[Stored items from a collection]
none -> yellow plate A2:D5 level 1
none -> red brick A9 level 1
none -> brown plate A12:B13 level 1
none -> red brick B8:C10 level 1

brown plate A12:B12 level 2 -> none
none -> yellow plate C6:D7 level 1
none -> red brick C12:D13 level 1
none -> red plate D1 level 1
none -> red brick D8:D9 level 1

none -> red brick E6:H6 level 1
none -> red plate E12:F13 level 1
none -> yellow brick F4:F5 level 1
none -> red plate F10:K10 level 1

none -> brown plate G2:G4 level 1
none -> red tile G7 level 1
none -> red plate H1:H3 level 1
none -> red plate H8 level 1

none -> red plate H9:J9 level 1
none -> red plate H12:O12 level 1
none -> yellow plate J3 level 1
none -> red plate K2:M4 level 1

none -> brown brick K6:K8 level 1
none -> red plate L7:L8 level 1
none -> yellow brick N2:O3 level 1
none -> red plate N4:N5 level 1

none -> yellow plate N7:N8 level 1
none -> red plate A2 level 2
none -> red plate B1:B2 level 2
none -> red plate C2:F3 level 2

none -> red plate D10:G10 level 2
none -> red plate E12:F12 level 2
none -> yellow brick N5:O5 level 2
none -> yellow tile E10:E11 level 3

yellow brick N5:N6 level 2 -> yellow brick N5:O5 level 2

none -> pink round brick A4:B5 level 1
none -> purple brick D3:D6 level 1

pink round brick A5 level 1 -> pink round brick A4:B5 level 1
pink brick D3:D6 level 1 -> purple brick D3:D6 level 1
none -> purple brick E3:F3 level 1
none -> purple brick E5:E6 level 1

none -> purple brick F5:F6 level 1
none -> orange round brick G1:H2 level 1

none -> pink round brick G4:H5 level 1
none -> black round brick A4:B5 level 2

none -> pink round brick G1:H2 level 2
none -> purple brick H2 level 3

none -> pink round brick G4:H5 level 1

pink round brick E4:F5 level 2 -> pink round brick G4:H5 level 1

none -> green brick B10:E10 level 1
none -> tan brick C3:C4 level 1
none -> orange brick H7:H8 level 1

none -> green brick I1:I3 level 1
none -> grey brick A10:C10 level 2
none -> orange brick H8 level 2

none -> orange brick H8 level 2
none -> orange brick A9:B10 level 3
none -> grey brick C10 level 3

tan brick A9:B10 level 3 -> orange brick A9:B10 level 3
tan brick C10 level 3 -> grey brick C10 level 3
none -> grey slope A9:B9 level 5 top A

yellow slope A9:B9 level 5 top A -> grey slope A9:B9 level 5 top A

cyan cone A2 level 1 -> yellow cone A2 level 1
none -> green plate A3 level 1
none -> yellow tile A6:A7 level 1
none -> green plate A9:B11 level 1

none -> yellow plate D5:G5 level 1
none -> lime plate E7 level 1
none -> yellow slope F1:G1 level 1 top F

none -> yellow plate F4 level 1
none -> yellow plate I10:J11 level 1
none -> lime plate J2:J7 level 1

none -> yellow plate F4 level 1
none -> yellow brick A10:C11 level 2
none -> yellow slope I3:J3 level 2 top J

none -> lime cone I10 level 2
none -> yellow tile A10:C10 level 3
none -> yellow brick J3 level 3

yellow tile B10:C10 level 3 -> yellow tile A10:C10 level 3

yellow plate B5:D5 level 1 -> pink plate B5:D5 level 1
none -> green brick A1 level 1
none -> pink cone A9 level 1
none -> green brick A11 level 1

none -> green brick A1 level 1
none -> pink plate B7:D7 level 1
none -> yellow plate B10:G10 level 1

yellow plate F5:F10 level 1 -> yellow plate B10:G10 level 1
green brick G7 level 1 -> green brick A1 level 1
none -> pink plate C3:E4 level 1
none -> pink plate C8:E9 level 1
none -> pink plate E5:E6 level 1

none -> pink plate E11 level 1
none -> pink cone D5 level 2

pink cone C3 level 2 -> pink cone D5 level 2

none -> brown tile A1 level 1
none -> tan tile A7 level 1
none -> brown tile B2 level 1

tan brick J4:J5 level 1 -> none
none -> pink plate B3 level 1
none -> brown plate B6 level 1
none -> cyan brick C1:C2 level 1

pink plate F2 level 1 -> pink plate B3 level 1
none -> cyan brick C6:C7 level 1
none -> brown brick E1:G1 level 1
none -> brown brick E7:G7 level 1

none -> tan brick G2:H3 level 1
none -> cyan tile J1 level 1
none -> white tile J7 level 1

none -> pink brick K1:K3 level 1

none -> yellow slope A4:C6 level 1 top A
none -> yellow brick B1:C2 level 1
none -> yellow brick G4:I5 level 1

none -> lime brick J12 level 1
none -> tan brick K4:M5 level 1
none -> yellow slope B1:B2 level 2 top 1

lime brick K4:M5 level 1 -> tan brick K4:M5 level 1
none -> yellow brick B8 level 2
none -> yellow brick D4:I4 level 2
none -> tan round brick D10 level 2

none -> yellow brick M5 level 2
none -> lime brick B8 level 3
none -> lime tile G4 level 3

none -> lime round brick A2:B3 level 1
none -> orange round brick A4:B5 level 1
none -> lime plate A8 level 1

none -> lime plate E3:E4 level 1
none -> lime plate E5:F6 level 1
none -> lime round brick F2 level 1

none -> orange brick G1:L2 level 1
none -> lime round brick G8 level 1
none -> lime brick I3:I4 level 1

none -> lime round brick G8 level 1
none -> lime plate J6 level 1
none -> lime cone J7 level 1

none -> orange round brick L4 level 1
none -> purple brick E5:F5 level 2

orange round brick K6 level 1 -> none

* _What to do_: Return every record, leaving each line exactly as it was given.

* _Reply to the exercise_:
none -> yellow plate A2:D5 level 1
none -> red brick A9 level 1
none -> brown plate A12:B13 level 1
none -> red brick B8:C10 level 1

brown plate A12:B12 level 2 -> none
none -> yellow plate C6:D7 level 1
none -> red brick C12:D13 level 1
none -> red plate D1 level 1
none -> red brick D8:D9 level 1

none -> red brick E6:H6 level 1
none -> red plate E12:F13 level 1
none -> yellow brick F4:F5 level 1
none -> red plate F10:K10 level 1

none -> brown plate G2:G4 level 1
none -> red tile G7 level 1
none -> red plate H1:H3 level 1
none -> red plate H8 level 1

none -> red plate H9:J9 level 1
none -> red plate H12:O12 level 1
none -> yellow plate J3 level 1
none -> red plate K2:M4 level 1

none -> brown brick K6:K8 level 1
none -> red plate L7:L8 level 1
none -> yellow brick N2:O3 level 1
none -> red plate N4:N5 level 1

none -> yellow plate N7:N8 level 1
none -> red plate A2 level 2
none -> red plate B1:B2 level 2
none -> red plate C2:F3 level 2

none -> red plate D10:G10 level 2
none -> red plate E12:F12 level 2
none -> yellow brick N5:O5 level 2
none -> yellow tile E10:E11 level 3

yellow brick N5:N6 level 2 -> yellow brick N5:O5 level 2

none -> pink round brick A4:B5 level 1
none -> purple brick D3:D6 level 1

pink round brick A5 level 1 -> pink round brick A4:B5 level 1
pink brick D3:D6 level 1 -> purple brick D3:D6 level 1
none -> purple brick E3:F3 level 1
none -> purple brick E5:E6 level 1

none -> purple brick F5:F6 level 1
none -> orange round brick G1:H2 level 1

none -> pink round brick G4:H5 level 1
none -> black round brick A4:B5 level 2

none -> pink round brick G1:H2 level 2
none -> purple brick H2 level 3

none -> pink round brick G4:H5 level 1

pink round brick E4:F5 level 2 -> pink round brick G4:H5 level 1

none -> green brick B10:E10 level 1
none -> tan brick C3:C4 level 1
none -> orange brick H7:H8 level 1

none -> green brick I1:I3 level 1
none -> grey brick A10:C10 level 2
none -> orange brick H8 level 2

none -> orange brick H8 level 2
none -> orange brick A9:B10 level 3
none -> grey brick C10 level 3

tan brick A9:B10 level 3 -> orange brick A9:B10 level 3
tan brick C10 level 3 -> grey brick C10 level 3
none -> grey slope A9:B9 level 5 top A

yellow slope A9:B9 level 5 top A -> grey slope A9:B9 level 5 top A

cyan cone A2 level 1 -> yellow cone A2 level 1
none -> green plate A3 level 1
none -> yellow tile A6:A7 level 1
none -> green plate A9:B11 level 1

none -> yellow plate D5:G5 level 1
none -> lime plate E7 level 1
none -> yellow slope F1:G1 level 1 top F

none -> yellow plate F4 level 1
none -> yellow plate I10:J11 level 1
none -> lime plate J2:J7 level 1

none -> yellow plate F4 level 1
none -> yellow brick A10:C11 level 2
none -> yellow slope I3:J3 level 2 top J

none -> lime cone I10 level 2
none -> yellow tile A10:C10 level 3
none -> yellow brick J3 level 3

yellow tile B10:C10 level 3 -> yellow tile A10:C10 level 3

yellow plate B5:D5 level 1 -> pink plate B5:D5 level 1
none -> green brick A1 level 1
none -> pink cone A9 level 1
none -> green brick A11 level 1

none -> green brick A1 level 1
none -> pink plate B7:D7 level 1
none -> yellow plate B10:G10 level 1

yellow plate F5:F10 level 1 -> yellow plate B10:G10 level 1
green brick G7 level 1 -> green brick A1 level 1
none -> pink plate C3:E4 level 1
none -> pink plate C8:E9 level 1
none -> pink plate E5:E6 level 1

none -> pink plate E11 level 1
none -> pink cone D5 level 2

pink cone C3 level 2 -> pink cone D5 level 2

none -> brown tile A1 level 1
none -> tan tile A7 level 1
none -> brown tile B2 level 1

tan brick J4:J5 level 1 -> none
none -> pink plate B3 level 1
none -> brown plate B6 level 1
none -> cyan brick C1:C2 level 1

pink plate F2 level 1 -> pink plate B3 level 1
none -> cyan brick C6:C7 level 1
none -> brown brick E1:G1 level 1
none -> brown brick E7:G7 level 1

none -> tan brick G2:H3 level 1
none -> cyan tile J1 level 1
none -> white tile J7 level 1

none -> pink brick K1:K3 level 1

none -> yellow slope A4:C6 level 1 top A
none -> yellow brick B1:C2 level 1
none -> yellow brick G4:I5 level 1

none -> lime brick J12 level 1
none -> tan brick K4:M5 level 1
none -> yellow slope B1:B2 level 2 top 1

lime brick K4:M5 level 1 -> tan brick K4:M5 level 1
none -> yellow brick B8 level 2
none -> yellow brick D4:I4 level 2
none -> tan round brick D10 level 2

none -> yellow brick M5 level 2
none -> lime brick B8 level 3
none -> lime tile G4 level 3

none -> lime round brick A2:B3 level 1
none -> orange round brick A4:B5 level 1
none -> lime plate A8 level 1

none -> lime plate E3:E4 level 1
none -> lime plate E5:F6 level 1
none -> lime round brick F2 level 1

none -> orange brick G1:L2 level 1
none -> lime round brick G8 level 1
none -> lime brick I3:I4 level 1

none -> lime round brick G8 level 1
none -> lime plate J6 level 1
none -> lime cone J7 level 1

none -> orange round brick L4 level 1
none -> purple brick E5:F5 level 2

orange round brick K6 level 1 -> none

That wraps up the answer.